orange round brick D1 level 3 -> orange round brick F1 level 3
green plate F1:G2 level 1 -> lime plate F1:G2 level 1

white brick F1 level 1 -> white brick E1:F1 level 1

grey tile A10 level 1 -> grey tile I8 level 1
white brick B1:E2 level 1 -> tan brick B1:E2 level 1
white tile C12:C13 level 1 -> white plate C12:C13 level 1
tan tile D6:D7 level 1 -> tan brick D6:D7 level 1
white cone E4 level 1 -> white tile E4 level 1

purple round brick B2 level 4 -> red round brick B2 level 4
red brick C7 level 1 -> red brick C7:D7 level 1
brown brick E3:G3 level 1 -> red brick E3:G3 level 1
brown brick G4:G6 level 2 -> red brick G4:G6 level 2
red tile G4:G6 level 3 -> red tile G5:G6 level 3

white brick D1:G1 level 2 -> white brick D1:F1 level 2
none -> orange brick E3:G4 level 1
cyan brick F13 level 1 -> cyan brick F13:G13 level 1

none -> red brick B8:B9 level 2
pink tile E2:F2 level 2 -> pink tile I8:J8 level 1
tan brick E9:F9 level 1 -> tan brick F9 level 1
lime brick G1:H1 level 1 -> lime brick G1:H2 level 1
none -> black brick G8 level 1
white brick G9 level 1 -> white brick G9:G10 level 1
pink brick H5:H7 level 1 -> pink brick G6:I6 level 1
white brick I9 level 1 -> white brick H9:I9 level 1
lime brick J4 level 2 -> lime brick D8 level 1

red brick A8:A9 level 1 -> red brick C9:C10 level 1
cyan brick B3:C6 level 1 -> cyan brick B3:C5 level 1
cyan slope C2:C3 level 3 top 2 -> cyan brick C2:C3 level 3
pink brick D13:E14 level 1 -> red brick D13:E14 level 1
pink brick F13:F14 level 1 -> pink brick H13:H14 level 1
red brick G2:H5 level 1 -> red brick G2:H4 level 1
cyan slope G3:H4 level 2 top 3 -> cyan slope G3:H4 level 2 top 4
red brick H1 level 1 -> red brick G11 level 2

■ **WHAT TO WORK ON**
Reproduce the lines from the one with "cyan slope C2:C3" to the end of the data exactly, leaving out every earlier line.

■ **RESPONSE TO THE TASK**
cyan slope C2:C3 level 3 top 2 -> cyan brick C2:C3 level 3
pink brick D13:E14 level 1 -> red brick D13:E14 level 1
pink brick F13:F14 level 1 -> pink brick H13:H14 level 1
red brick G2:H5 level 1 -> red brick G2:H4 level 1
cyan slope G3:H4 level 2 top 3 -> cyan slope G3:H4 level 2 top 4
red brick H1 level 1 -> red brick G11 level 2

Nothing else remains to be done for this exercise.